### Task to complete
Convert every line of the data below into a JSON array of strings, one string per line, leaving out blank lines.

### Data shown
========================================

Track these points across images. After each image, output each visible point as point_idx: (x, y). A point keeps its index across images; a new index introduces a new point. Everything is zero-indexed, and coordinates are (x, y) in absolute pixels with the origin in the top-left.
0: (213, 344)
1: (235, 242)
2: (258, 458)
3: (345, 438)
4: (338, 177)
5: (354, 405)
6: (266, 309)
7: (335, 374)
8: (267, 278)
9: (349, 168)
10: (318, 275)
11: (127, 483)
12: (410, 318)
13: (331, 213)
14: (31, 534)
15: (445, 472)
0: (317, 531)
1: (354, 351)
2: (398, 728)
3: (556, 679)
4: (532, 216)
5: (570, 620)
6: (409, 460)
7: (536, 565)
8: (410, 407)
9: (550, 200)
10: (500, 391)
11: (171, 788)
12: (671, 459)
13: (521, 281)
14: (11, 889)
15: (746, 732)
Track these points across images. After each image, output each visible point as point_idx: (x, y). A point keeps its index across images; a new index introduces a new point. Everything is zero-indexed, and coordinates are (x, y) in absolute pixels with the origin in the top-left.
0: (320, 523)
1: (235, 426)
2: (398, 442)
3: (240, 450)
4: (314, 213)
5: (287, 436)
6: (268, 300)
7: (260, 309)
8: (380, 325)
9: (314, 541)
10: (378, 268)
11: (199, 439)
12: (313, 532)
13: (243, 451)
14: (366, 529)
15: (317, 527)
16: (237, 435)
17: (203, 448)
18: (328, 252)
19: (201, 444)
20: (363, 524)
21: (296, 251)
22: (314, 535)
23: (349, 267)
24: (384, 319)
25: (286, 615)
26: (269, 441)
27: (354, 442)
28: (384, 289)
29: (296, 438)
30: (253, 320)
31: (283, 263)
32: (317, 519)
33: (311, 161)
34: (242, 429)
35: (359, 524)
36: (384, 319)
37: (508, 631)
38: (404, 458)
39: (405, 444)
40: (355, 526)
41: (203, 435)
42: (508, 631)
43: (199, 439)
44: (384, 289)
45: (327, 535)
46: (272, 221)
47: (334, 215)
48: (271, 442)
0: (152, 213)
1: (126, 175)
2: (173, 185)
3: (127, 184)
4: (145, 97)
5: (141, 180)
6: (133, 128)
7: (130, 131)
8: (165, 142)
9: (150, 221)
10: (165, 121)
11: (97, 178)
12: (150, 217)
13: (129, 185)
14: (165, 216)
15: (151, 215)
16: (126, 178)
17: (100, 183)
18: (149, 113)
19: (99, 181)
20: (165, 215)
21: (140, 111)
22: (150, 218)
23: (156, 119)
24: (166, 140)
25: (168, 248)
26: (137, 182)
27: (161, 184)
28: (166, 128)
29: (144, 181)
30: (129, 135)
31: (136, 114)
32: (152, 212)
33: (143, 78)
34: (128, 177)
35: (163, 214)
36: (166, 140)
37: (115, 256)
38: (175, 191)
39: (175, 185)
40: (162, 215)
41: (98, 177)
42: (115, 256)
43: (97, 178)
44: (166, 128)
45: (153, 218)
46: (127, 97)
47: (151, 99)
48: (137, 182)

========================================

### Task result
[
  "Track these points across images. After each image, output each visible point as point_idx: (x, y). A point keeps its index across images; a new index introduces a new point. Everything is zero-indexed, and coordinates are (x, y) in absolute pixels with the origin in the top-left.",
  "0: (213, 344)",
  "1: (235, 242)",
  "2: (258, 458)",
  "3: (345, 438)",
  "4: (338, 177)",
  "5: (354, 405)",
  "6: (266, 309)",
  "7: (335, 374)",
  "8: (267, 278)",
  "9: (349, 168)",
  "10: (318, 275)",
  "11: (127, 483)",
  "12: (410, 318)",
  "13: (331, 213)",
  "14: (31, 534)",
  "15: (445, 472)",
  "0: (317, 531)",
  "1: (354, 351)",
  "2: (398, 728)",
  "3: (556, 679)",
  "4: (532, 216)",
  "5: (570, 620)",
  "6: (409, 460)",
  "7: (536, 565)",
  "8: (410, 407)",
  "9: (550, 200)",
  "10: (500, 391)",
  "11: (171, 788)",
  "12: (671, 459)",
  "13: (521, 281)",
  "14: (11, 889)",
  "15: (746, 732)",
  "Track these points across images. After each image, output each visible point as point_idx: (x, y). A point keeps its index across images; a new index introduces a new point. Everything is zero-indexed, and coordinates are (x, y) in absolute pixels with the origin in the top-left.",
  "0: (320, 523)",
  "1: (235, 426)",
  "2: (398, 442)",
  "3: (240, 450)",
  "4: (314, 213)",
  "5: (287, 436)",
  "6: (268, 300)",
  "7: (260, 309)",
  "8: (380, 325)",
  "9: (314, 541)",
  "10: (378, 268)",
  "11: (199, 439)",
  "12: (313, 532)",
  "13: (243, 451)",
  "14: (366, 529)",
  "15: (317, 527)",
  "16: (237, 435)",
  "17: (203, 448)",
  "18: (328, 252)",
  "19: (201, 444)",
  "20: (363, 524)",
  "21: (296, 251)",
  "22: (314, 535)",
  "23: (349, 267)",
  "24: (384, 319)",
  "25: (286, 615)",
  "26: (269, 441)",
  "27: (354, 442)",
  "28: (384, 289)",
  "29: (296, 438)",
  "30: (253, 320)",
  "31: (283, 263)",
  "32: (317, 519)",
  "33: (311, 161)",
  "34: (242, 429)",
  "35: (359, 524)",
  "36: (384, 319)",
  "37: (508, 631)",
  "38: (404, 458)",
  "39: (405, 444)",
  "40: (355, 526)",
  "41: (203, 435)",
  "42: (508, 631)",
  "43: (199, 439)",
  "44: (384, 289)",
  "45: (327, 535)",
  "46: (272, 221)",
  "47: (334, 215)",
  "48: (271, 442)",
  "0: (152, 213)",
  "1: (126, 175)",
  "2: (173, 185)",
  "3: (127, 184)",
  "4: (145, 97)",
  "5: (141, 180)",
  "6: (133, 128)",
  "7: (130, 131)",
  "8: (165, 142)",
  "9: (150, 221)",
  "10: (165, 121)",
  "11: (97, 178)",
  "12: (150, 217)",
  "13: (129, 185)",
  "14: (165, 216)",
  "15: (151, 215)",
  "16: (126, 178)",
  "17: (100, 183)",
  "18: (149, 113)",
  "19: (99, 181)",
  "20: (165, 215)",
  "21: (140, 111)",
  "22: (150, 218)",
  "23: (156, 119)",
  "24: (166, 140)",
  "25: (168, 248)",
  "26: (137, 182)",
  "27: (161, 184)",
  "28: (166, 128)",
  "29: (144, 181)",
  "30: (129, 135)",
  "31: (136, 114)",
  "32: (152, 212)",
  "33: (143, 78)",
  "34: (128, 177)",
  "35: (163, 214)",
  "36: (166, 140)",
  "37: (115, 256)",
  "38: (175, 191)",
  "39: (175, 185)",
  "40: (162, 215)",
  "41: (98, 177)",
  "42: (115, 256)",
  "43: (97, 178)",
  "44: (166, 128)",
  "45: (153, 218)",
  "46: (127, 97)",
  "47: (151, 99)",
  "48: (137, 182)"
]